## [Instructions to follow]
Verbatim repeat, images excluded. Give each entry again as written.

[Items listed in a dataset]

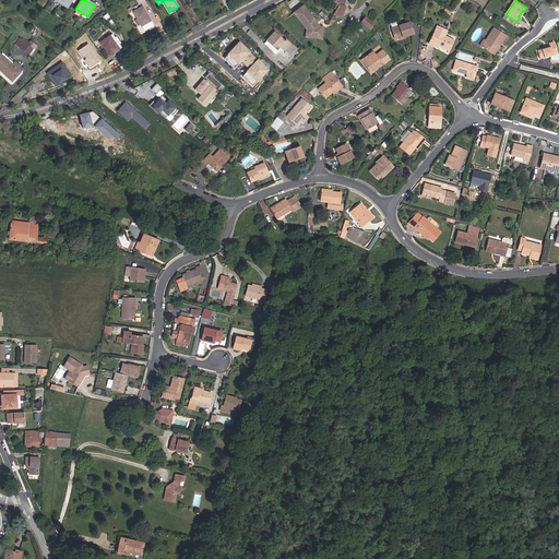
[(143,7),(132,11),(141,27),(152,22),(143,7)]
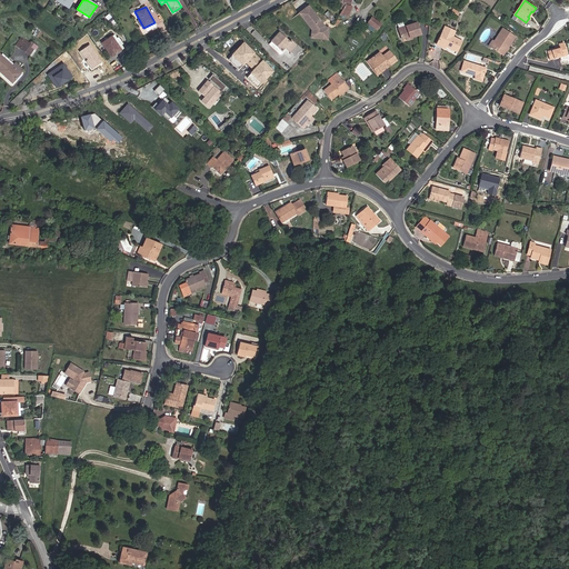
[(311,30),(310,38),(322,39),(325,28),(309,7),(299,13),(310,28),(311,27),(312,29),(311,30)]
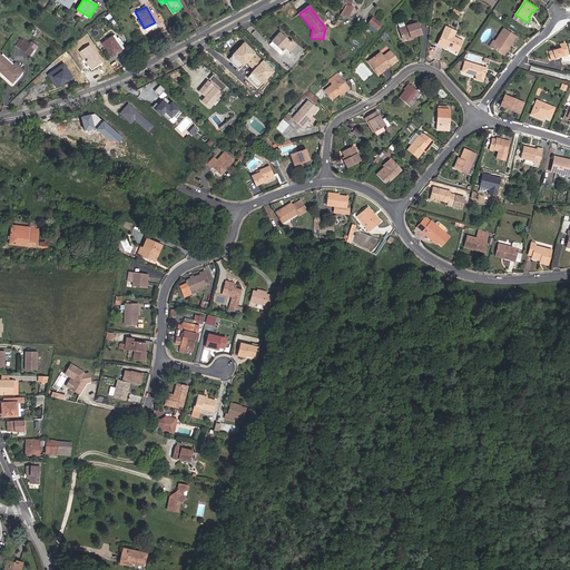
[(328,10),(325,13),(333,20),(336,18),(328,10)]
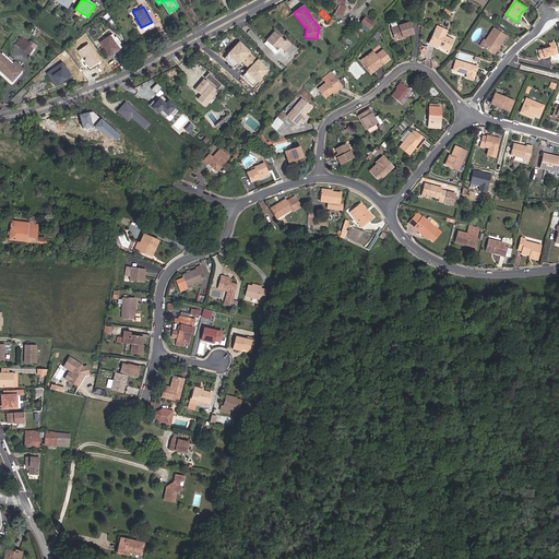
[(373,24),(365,18),(361,23),(369,30),(373,24)]
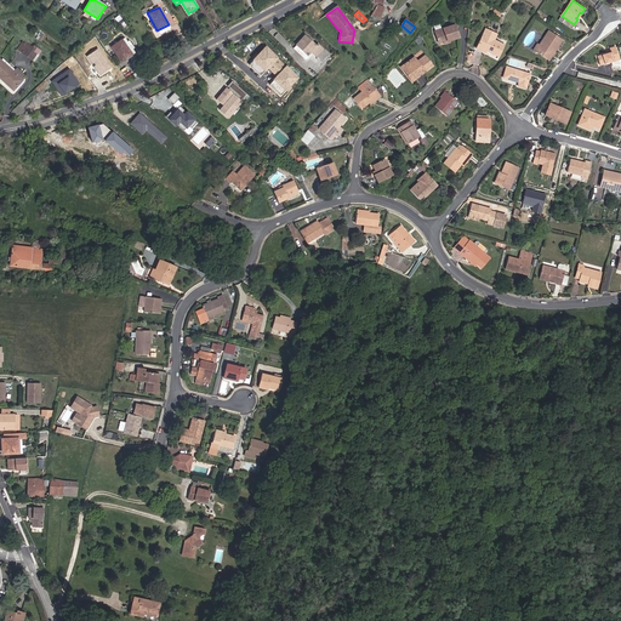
[(170,30),(170,28),(169,24),(157,30),(159,34),(163,34),(170,30)]
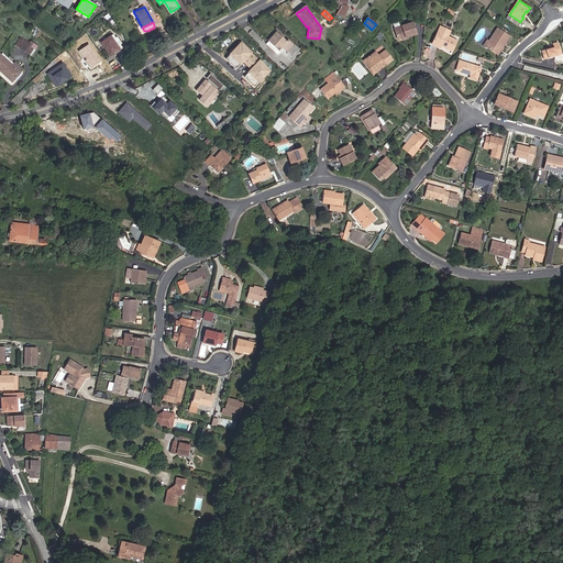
[(401,26),(395,29),(398,39),(407,36),(407,37),(416,34),(412,23),(401,26)]
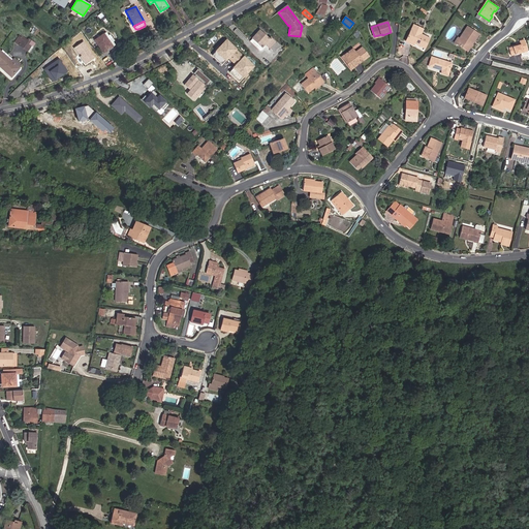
[(425,48),(429,38),(421,34),(423,29),(414,25),(406,41),(413,44),(414,42),(425,48)]
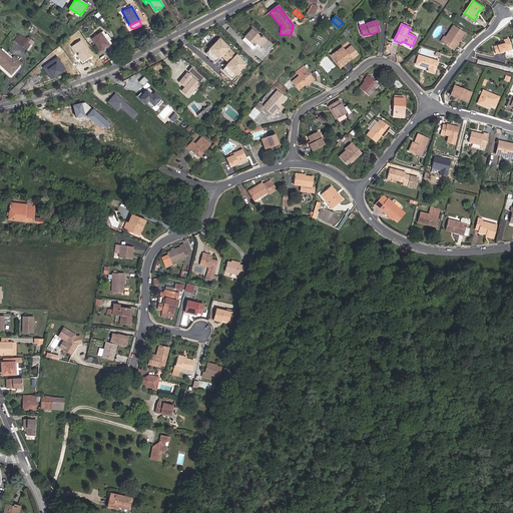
[(445,37),(442,42),(453,49),(464,33),(453,26),(445,37)]
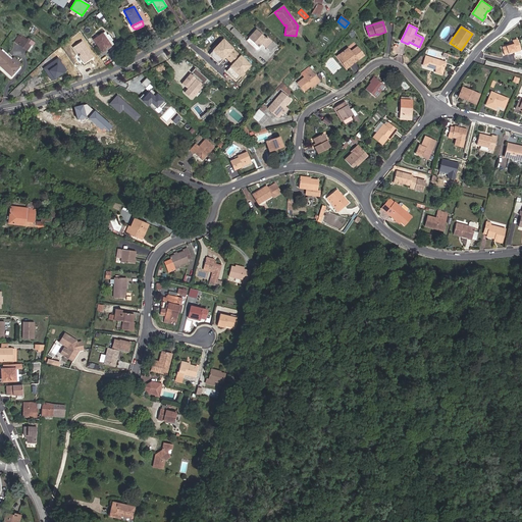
[(267,38),(266,39),(256,30),(247,41),(256,50),(262,44),(269,51),(275,45),(267,38)]
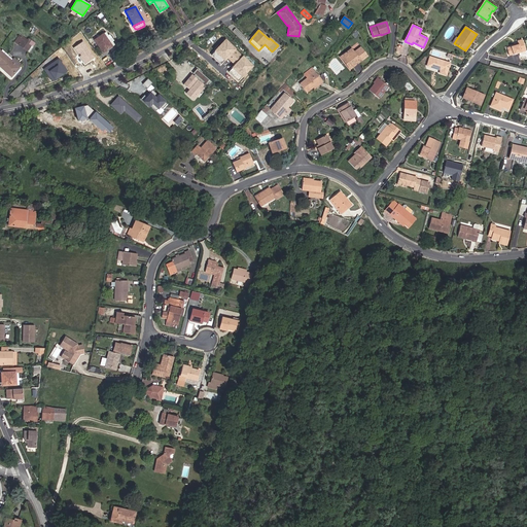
[(31,42),(21,34),(19,36),(23,39),(30,44),(31,42)]
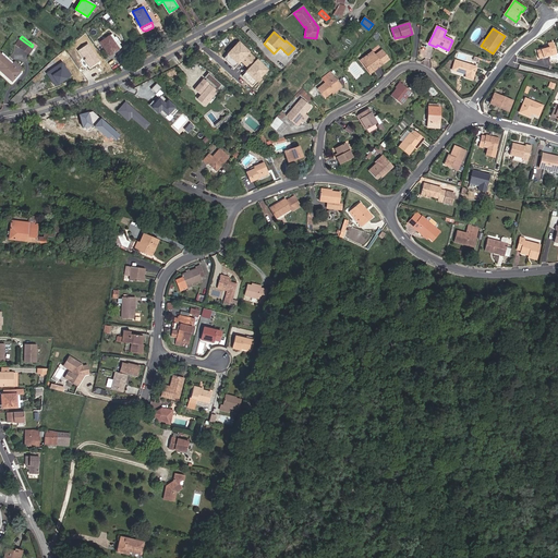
[(120,49),(119,48),(120,47),(119,45),(120,44),(116,37),(112,39),(110,36),(100,43),(109,56),(120,49)]
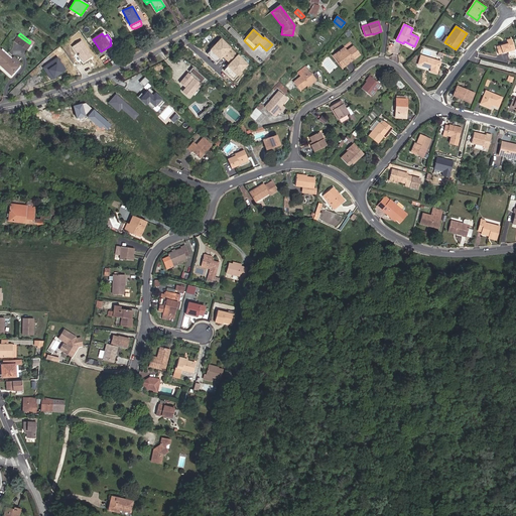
[(507,40),(507,42),(503,43),(496,45),(498,52),(514,48),(511,37),(507,39),(507,40)]
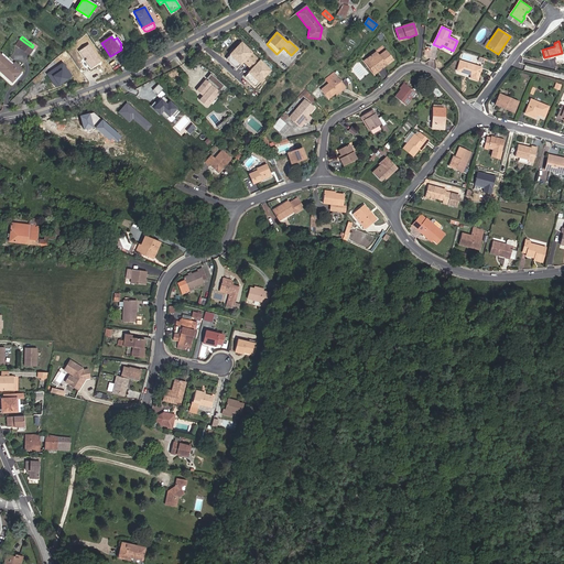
[(33,50),(34,51),(35,50),(32,47),(24,42),(20,47),(29,54),(33,50)]
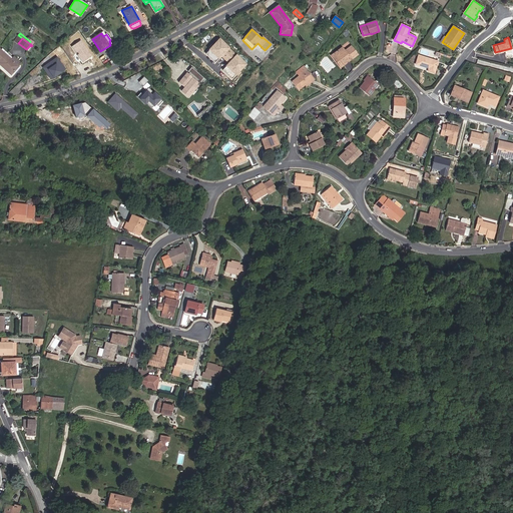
[(219,39),(205,53),(215,62),(221,56),(228,63),(222,70),(231,79),(246,64),(219,39)]
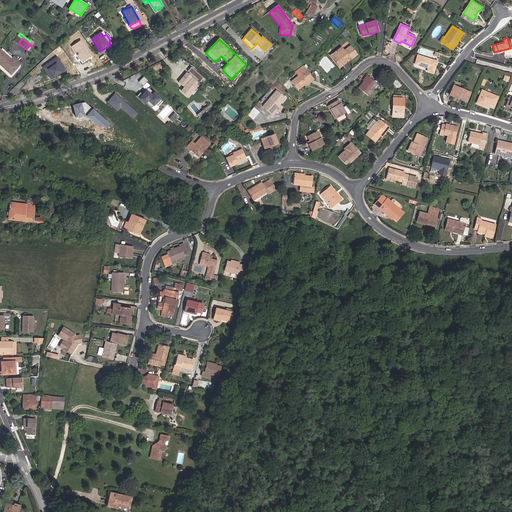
[(92,56),(81,40),(71,46),(83,62),(92,56)]
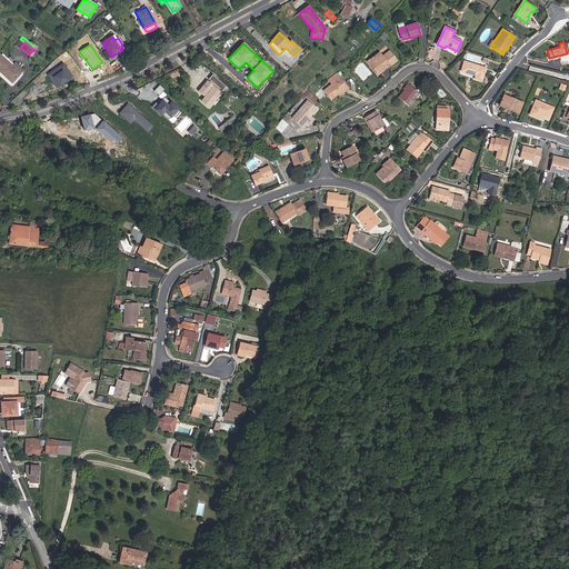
[(382,57),(379,52),(370,59),(379,71),(389,63),(390,66),(397,60),(389,51),(382,57)]
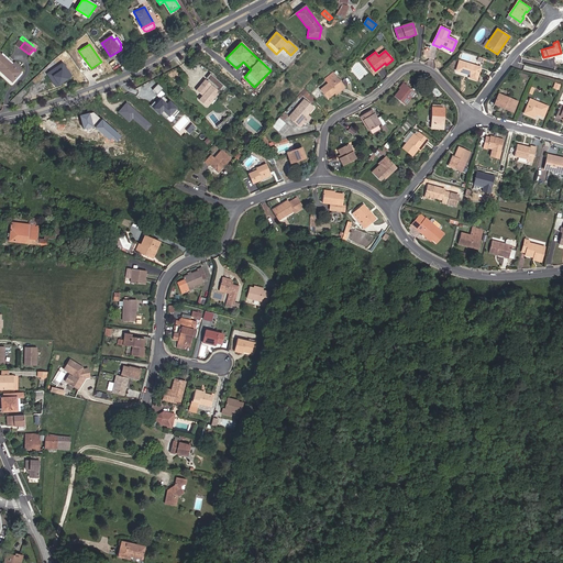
[(12,65),(0,54),(0,70),(12,81),(23,69),(15,62),(12,65)]
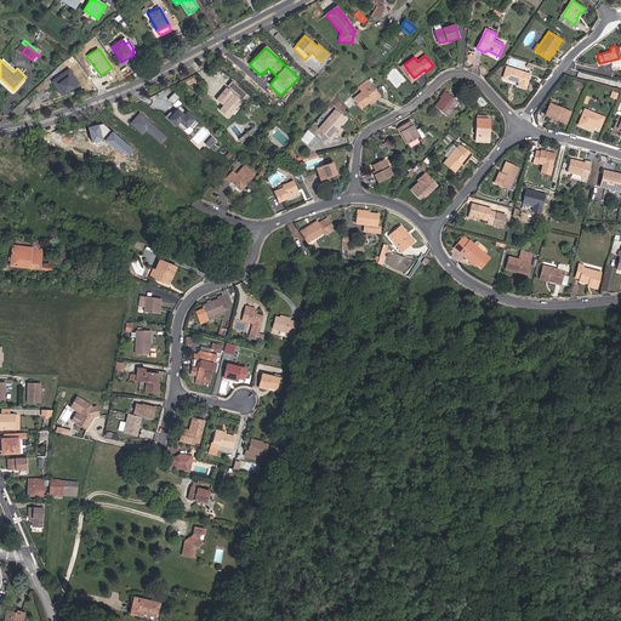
[(425,69),(414,78),(404,64),(402,67),(412,81),(426,72),(425,69)]
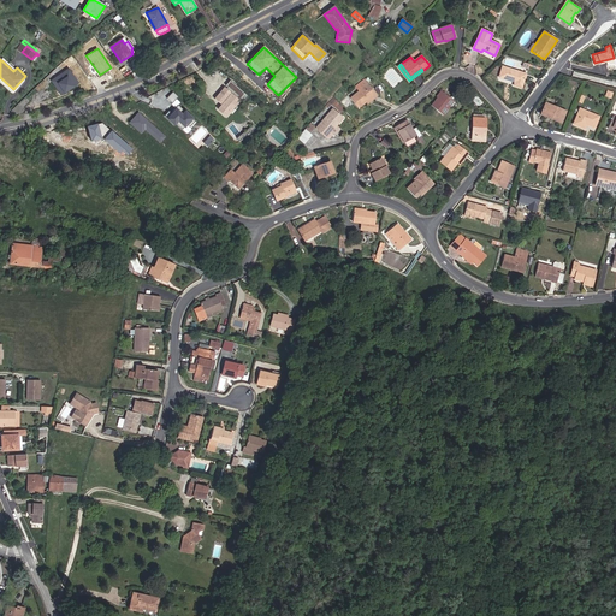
[(521,87),(525,73),(503,67),(499,76),(515,82),(514,86),(521,87)]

## [Solution to this problem]
[(143,7),(132,11),(141,27),(152,22),(143,7)]
[(311,30),(310,38),(322,39),(325,28),(309,7),(299,13),(310,28),(311,27),(312,29),(311,30)]
[(328,10),(325,13),(333,20),(336,18),(328,10)]
[(373,24),(365,18),(361,23),(369,30),(373,24)]
[(170,30),(170,28),(169,24),(157,30),(159,34),(163,34),(170,30)]
[(401,26),(395,29),(398,39),(407,36),(407,37),(416,34),(412,23),(401,26)]
[(425,48),(429,38),(421,34),(423,29),(414,25),(406,41),(413,44),(414,42),(425,48)]
[(445,37),(442,42),(453,49),(464,33),(453,26),(445,37)]
[(267,38),(266,39),(256,30),(247,41),(256,50),(262,44),(269,51),(275,45),(267,38)]
[(31,42),(21,34),(19,36),(23,39),(30,44),(31,42)]
[(120,49),(119,48),(120,47),(119,45),(120,44),(116,37),(112,39),(110,36),(100,43),(109,56),(120,49)]
[(507,40),(507,42),(503,43),(496,45),(498,52),(514,48),(511,37),(507,39),(507,40)]
[(33,50),(34,51),(35,50),(32,47),(24,42),(20,47),(29,54),(33,50)]
[(219,39),(205,53),(215,62),(221,56),(228,63),(222,70),(231,79),(246,64),(219,39)]
[(92,56),(81,40),(71,46),(83,62),(92,56)]
[(382,57),(379,52),(370,59),(379,71),(389,63),(390,66),(397,60),(389,51),(382,57)]
[(12,65),(0,54),(0,70),(12,81),(23,69),(15,62),(12,65)]
[(425,69),(414,78),(404,64),(402,67),(412,81),(426,72),(425,69)]
[(521,87),(525,73),(503,67),(499,76),(515,82),(514,86),(521,87)]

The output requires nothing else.